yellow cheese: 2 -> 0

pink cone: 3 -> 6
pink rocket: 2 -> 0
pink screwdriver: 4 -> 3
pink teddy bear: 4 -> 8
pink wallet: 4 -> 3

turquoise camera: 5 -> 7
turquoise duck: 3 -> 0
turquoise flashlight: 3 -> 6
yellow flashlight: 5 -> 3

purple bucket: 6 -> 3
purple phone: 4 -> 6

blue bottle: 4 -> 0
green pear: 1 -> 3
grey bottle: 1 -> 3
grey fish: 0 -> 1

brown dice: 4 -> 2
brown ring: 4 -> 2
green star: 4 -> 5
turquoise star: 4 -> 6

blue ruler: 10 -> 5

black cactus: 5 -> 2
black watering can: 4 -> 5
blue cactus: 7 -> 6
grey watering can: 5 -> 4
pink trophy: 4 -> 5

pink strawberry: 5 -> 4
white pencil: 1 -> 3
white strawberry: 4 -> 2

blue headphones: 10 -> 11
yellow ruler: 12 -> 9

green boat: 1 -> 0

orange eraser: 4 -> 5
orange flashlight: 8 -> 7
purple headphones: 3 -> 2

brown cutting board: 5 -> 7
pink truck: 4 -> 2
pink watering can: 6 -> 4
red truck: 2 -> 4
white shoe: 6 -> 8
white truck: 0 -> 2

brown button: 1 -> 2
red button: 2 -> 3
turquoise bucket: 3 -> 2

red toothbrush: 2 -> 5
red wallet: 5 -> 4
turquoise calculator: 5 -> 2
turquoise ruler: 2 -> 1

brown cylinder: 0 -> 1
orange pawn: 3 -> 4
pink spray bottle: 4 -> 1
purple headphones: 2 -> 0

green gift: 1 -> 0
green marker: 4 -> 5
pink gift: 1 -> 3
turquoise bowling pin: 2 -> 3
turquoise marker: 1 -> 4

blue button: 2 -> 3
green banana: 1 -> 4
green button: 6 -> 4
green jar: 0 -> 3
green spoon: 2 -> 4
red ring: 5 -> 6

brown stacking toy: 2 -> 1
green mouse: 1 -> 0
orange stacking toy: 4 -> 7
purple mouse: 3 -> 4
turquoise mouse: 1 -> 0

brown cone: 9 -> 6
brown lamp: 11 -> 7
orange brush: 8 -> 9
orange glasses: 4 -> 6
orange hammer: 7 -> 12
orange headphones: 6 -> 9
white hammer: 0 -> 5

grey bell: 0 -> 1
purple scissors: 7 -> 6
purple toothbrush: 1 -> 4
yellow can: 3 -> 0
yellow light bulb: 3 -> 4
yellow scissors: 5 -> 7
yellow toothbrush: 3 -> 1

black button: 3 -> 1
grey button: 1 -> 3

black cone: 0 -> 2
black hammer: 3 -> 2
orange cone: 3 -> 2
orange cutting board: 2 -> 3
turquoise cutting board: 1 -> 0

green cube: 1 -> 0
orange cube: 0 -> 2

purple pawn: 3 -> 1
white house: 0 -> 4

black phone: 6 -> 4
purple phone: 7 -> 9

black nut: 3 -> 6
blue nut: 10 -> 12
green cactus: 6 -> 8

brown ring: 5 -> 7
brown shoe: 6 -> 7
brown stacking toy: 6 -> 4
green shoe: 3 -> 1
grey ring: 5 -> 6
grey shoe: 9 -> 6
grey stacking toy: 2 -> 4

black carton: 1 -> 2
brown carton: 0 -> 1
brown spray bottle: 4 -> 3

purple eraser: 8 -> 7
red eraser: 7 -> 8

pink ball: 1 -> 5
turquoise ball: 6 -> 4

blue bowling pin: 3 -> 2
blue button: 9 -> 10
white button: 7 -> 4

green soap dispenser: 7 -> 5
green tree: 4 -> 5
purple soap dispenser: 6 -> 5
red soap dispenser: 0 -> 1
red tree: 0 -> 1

About this task:
Print all the data exactly as shown above.

Reply:
yellow cheese: 2 -> 0

pink cone: 3 -> 6
pink rocket: 2 -> 0
pink screwdriver: 4 -> 3
pink teddy bear: 4 -> 8
pink wallet: 4 -> 3

turquoise camera: 5 -> 7
turquoise duck: 3 -> 0
turquoise flashlight: 3 -> 6
yellow flashlight: 5 -> 3

purple bucket: 6 -> 3
purple phone: 4 -> 6

blue bottle: 4 -> 0
green pear: 1 -> 3
grey bottle: 1 -> 3
grey fish: 0 -> 1

brown dice: 4 -> 2
brown ring: 4 -> 2
green star: 4 -> 5
turquoise star: 4 -> 6

blue ruler: 10 -> 5

black cactus: 5 -> 2
black watering can: 4 -> 5
blue cactus: 7 -> 6
grey watering can: 5 -> 4
pink trophy: 4 -> 5

pink strawberry: 5 -> 4
white pencil: 1 -> 3
white strawberry: 4 -> 2

blue headphones: 10 -> 11
yellow ruler: 12 -> 9

green boat: 1 -> 0

orange eraser: 4 -> 5
orange flashlight: 8 -> 7
purple headphones: 3 -> 2

brown cutting board: 5 -> 7
pink truck: 4 -> 2
pink watering can: 6 -> 4
red truck: 2 -> 4
white shoe: 6 -> 8
white truck: 0 -> 2

brown button: 1 -> 2
red button: 2 -> 3
turquoise bucket: 3 -> 2

red toothbrush: 2 -> 5
red wallet: 5 -> 4
turquoise calculator: 5 -> 2
turquoise ruler: 2 -> 1

brown cylinder: 0 -> 1
orange pawn: 3 -> 4
pink spray bottle: 4 -> 1
purple headphones: 2 -> 0

green gift: 1 -> 0
green marker: 4 -> 5
pink gift: 1 -> 3
turquoise bowling pin: 2 -> 3
turquoise marker: 1 -> 4

blue button: 2 -> 3
green banana: 1 -> 4
green button: 6 -> 4
green jar: 0 -> 3
green spoon: 2 -> 4
red ring: 5 -> 6

brown stacking toy: 2 -> 1
green mouse: 1 -> 0
orange stacking toy: 4 -> 7
purple mouse: 3 -> 4
turquoise mouse: 1 -> 0

brown cone: 9 -> 6
brown lamp: 11 -> 7
orange brush: 8 -> 9
orange glasses: 4 -> 6
orange hammer: 7 -> 12
orange headphones: 6 -> 9
white hammer: 0 -> 5

grey bell: 0 -> 1
purple scissors: 7 -> 6
purple toothbrush: 1 -> 4
yellow can: 3 -> 0
yellow light bulb: 3 -> 4
yellow scissors: 5 -> 7
yellow toothbrush: 3 -> 1

black button: 3 -> 1
grey button: 1 -> 3

black cone: 0 -> 2
black hammer: 3 -> 2
orange cone: 3 -> 2
orange cutting board: 2 -> 3
turquoise cutting board: 1 -> 0

green cube: 1 -> 0
orange cube: 0 -> 2

purple pawn: 3 -> 1
white house: 0 -> 4

black phone: 6 -> 4
purple phone: 7 -> 9

black nut: 3 -> 6
blue nut: 10 -> 12
green cactus: 6 -> 8

brown ring: 5 -> 7
brown shoe: 6 -> 7
brown stacking toy: 6 -> 4
green shoe: 3 -> 1
grey ring: 5 -> 6
grey shoe: 9 -> 6
grey stacking toy: 2 -> 4

black carton: 1 -> 2
brown carton: 0 -> 1
brown spray bottle: 4 -> 3

purple eraser: 8 -> 7
red eraser: 7 -> 8

pink ball: 1 -> 5
turquoise ball: 6 -> 4

blue bowling pin: 3 -> 2
blue button: 9 -> 10
white button: 7 -> 4

green soap dispenser: 7 -> 5
green tree: 4 -> 5
purple soap dispenser: 6 -> 5
red soap dispenser: 0 -> 1
red tree: 0 -> 1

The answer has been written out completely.